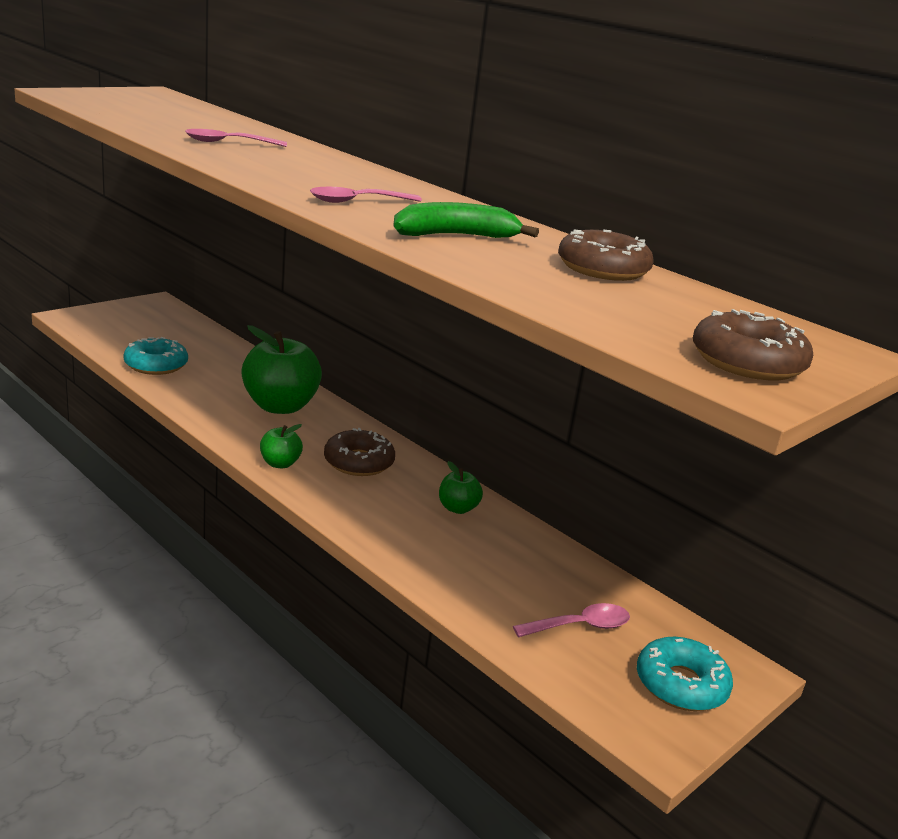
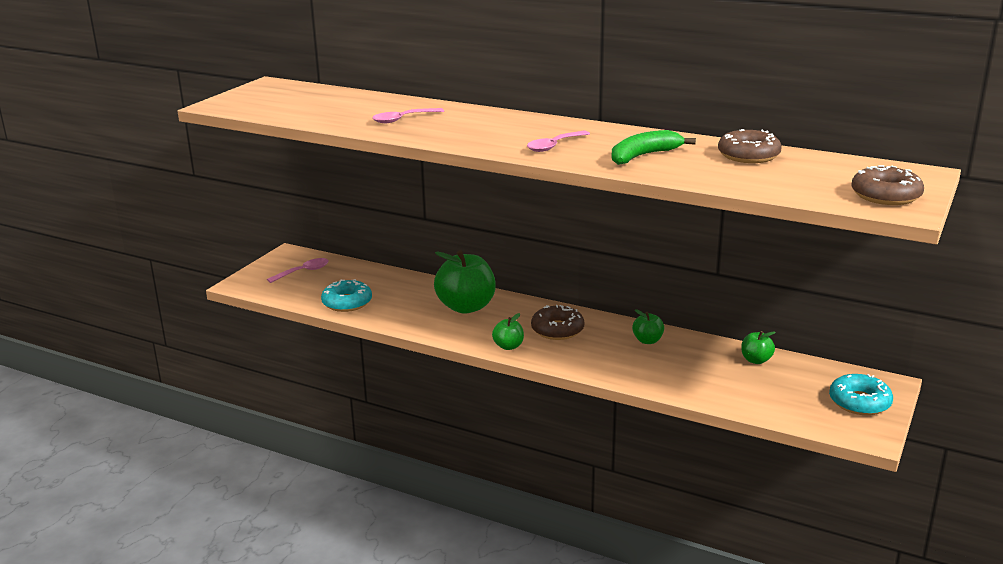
camera: 15 degrees left, 0 degrees up
pink spoon [513,603,630,637] -> pink spoon moved to [267,258,329,283]
none -> green apple [741,331,775,364]

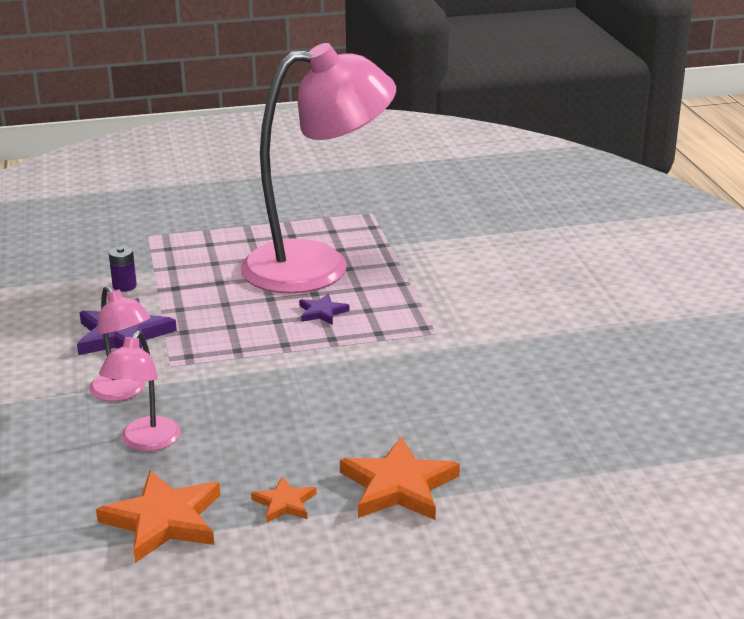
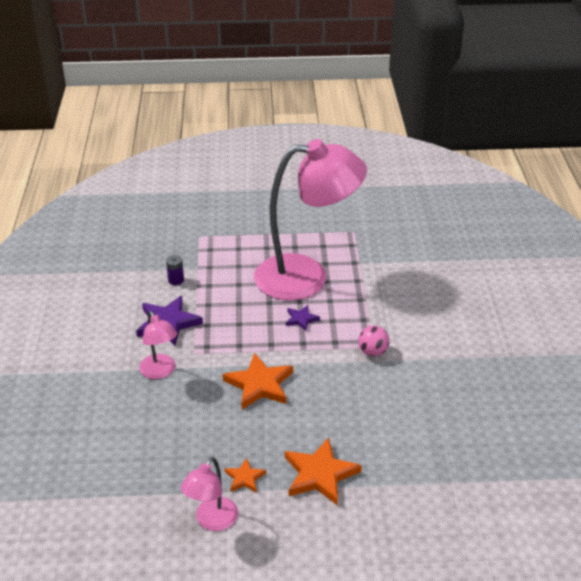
camera: 10 degrees right, 10 degrees up
orange star [96,470,220,563] -> orange star moved to [223,353,293,409]
pink lamp [99,331,180,452] -> pink lamp moved to [181,457,238,531]
none -> pink ball [358,326,389,356]

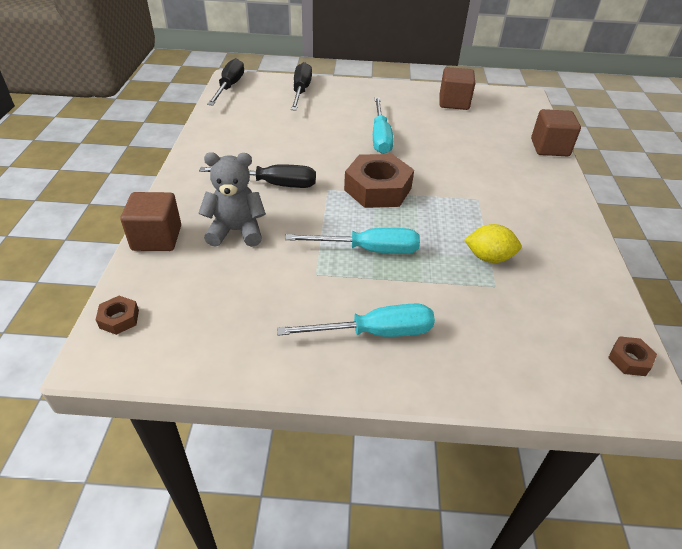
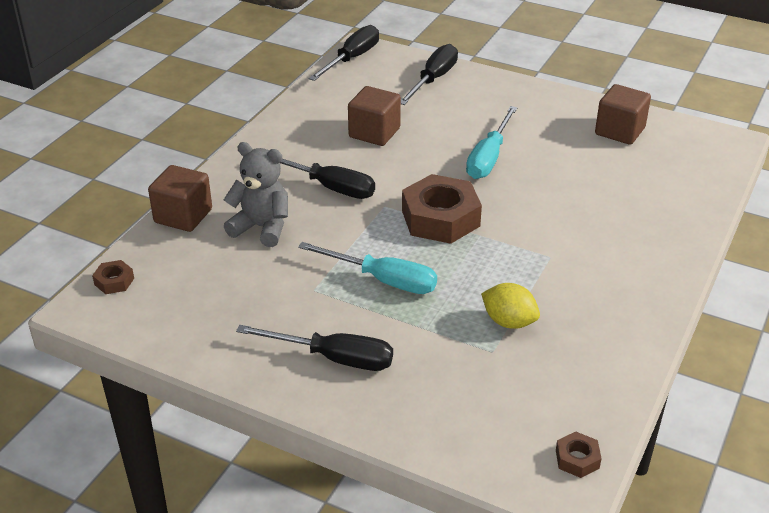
camera: 25 degrees right, 5 degrees down
turquoise screwdriver [277,304,435,337] -> black screwdriver [236,325,393,371]
brown cube [531,109,581,156] -> brown cube moved to [348,86,401,146]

Work task
Begin with the line that holds "turquoise screwdriver [277,304,435,337]" and write out each line from there to the end of the material, exactly as it stands. Include nothing else.

Task result
turquoise screwdriver [277,304,435,337] -> black screwdriver [236,325,393,371]
brown cube [531,109,581,156] -> brown cube moved to [348,86,401,146]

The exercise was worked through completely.